(Object change listings)
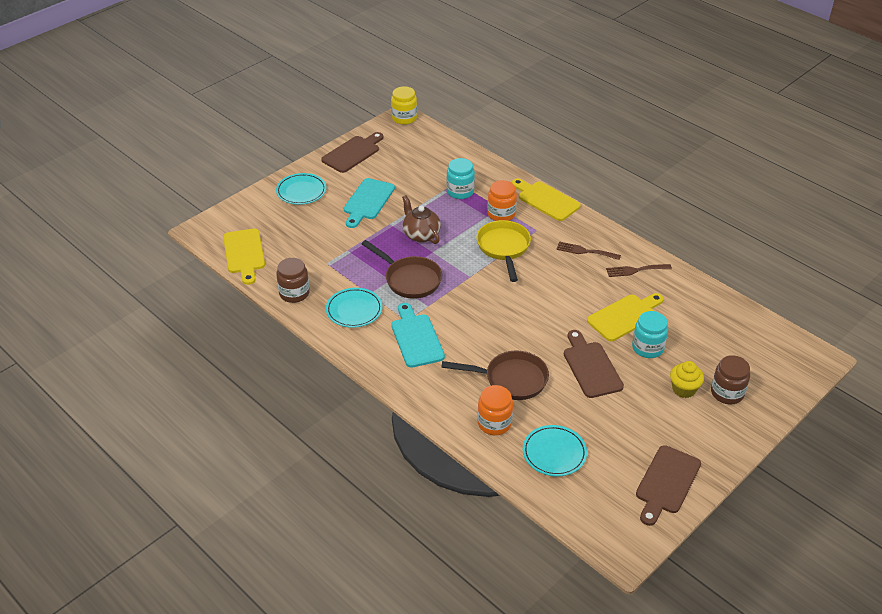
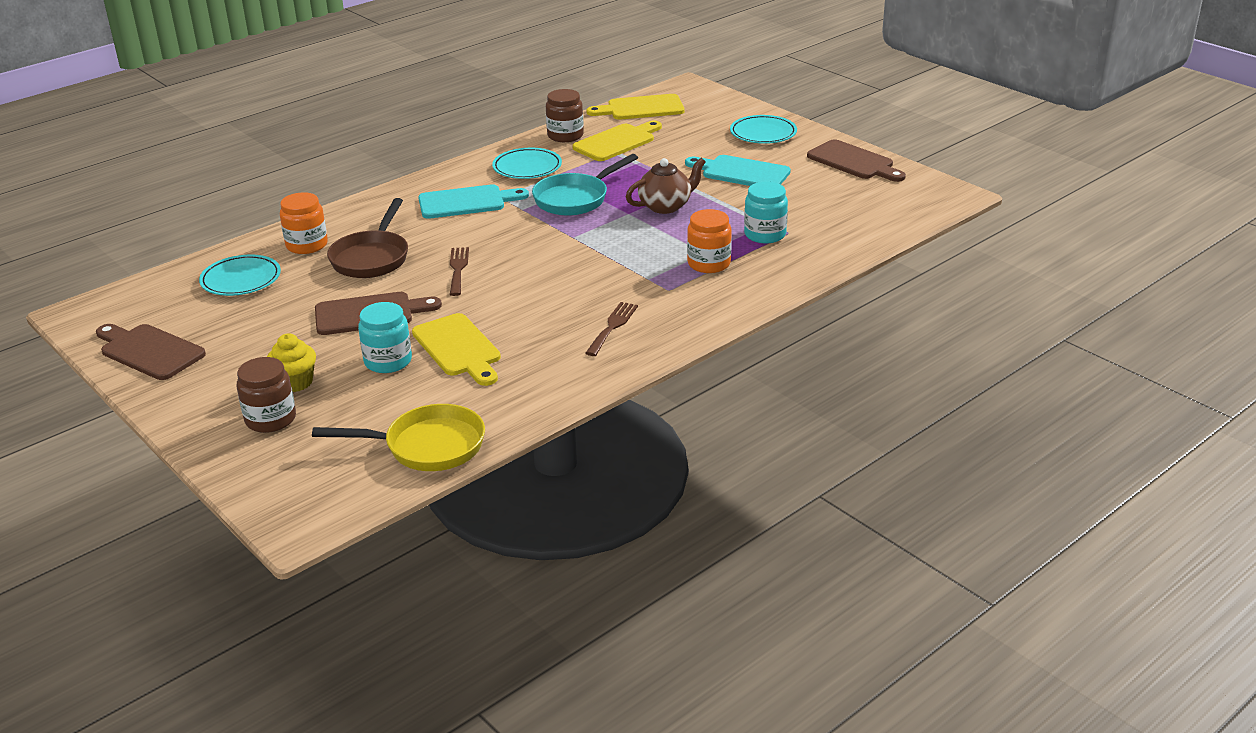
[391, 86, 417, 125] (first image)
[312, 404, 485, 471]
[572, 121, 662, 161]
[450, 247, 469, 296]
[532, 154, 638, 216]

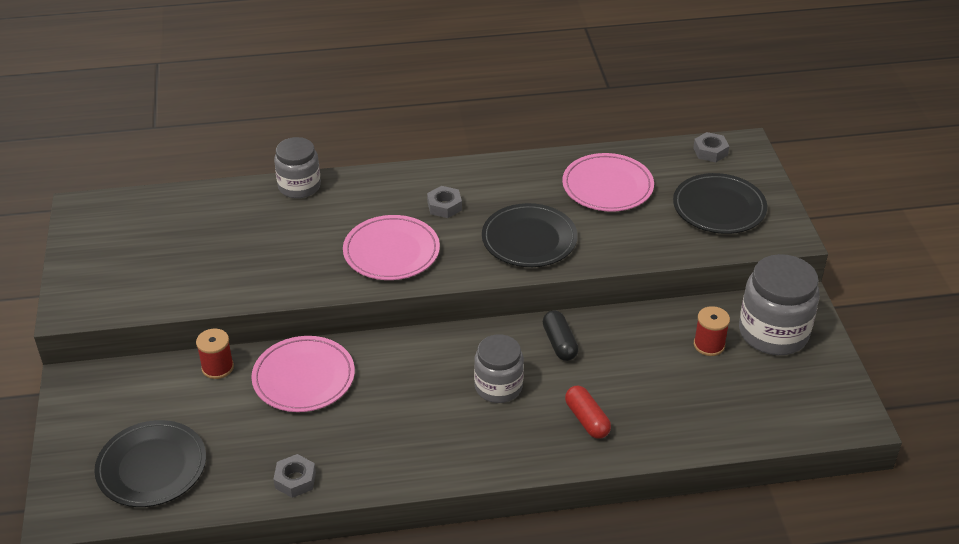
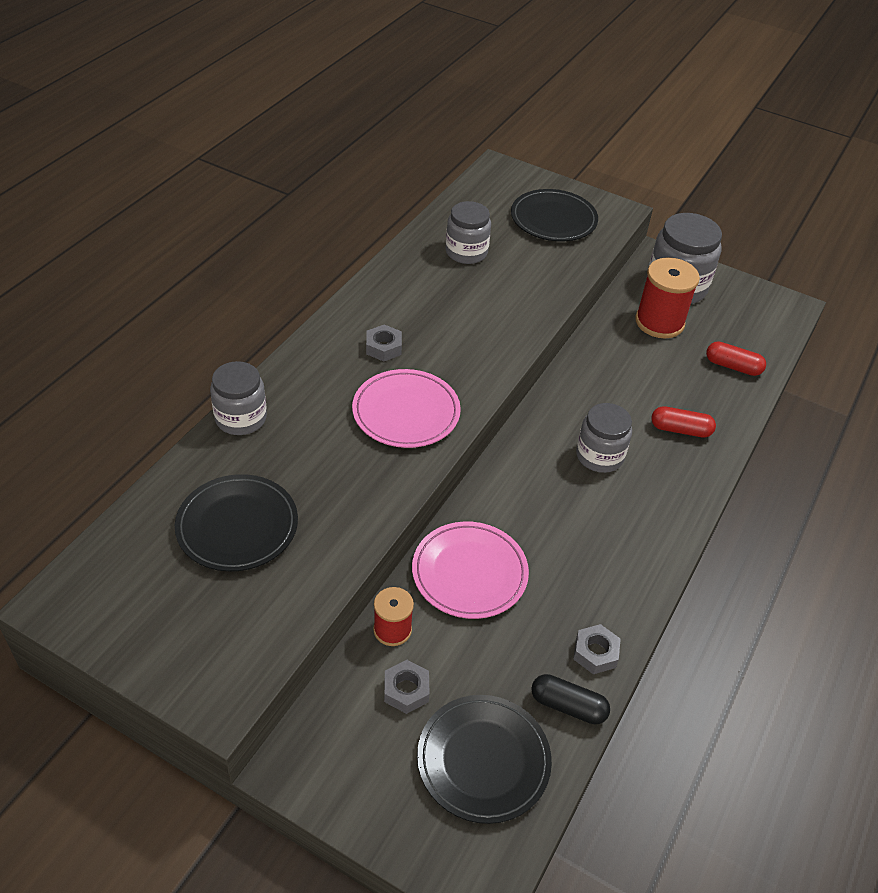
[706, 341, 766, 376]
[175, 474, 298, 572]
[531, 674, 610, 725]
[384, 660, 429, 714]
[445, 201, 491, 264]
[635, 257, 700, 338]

◆ **INSTRUCTIONS FOR THE TASK**
The answer must be an exact transcription of the lines from the one holding "[450, 247, 469, 296]" to the last line of the entries above, with no pictures and nothing else.

◆ **RESULT FOR THIS EXERCISE**
[450, 247, 469, 296]
[532, 154, 638, 216]

[706, 341, 766, 376]
[175, 474, 298, 572]
[531, 674, 610, 725]
[384, 660, 429, 714]
[445, 201, 491, 264]
[635, 257, 700, 338]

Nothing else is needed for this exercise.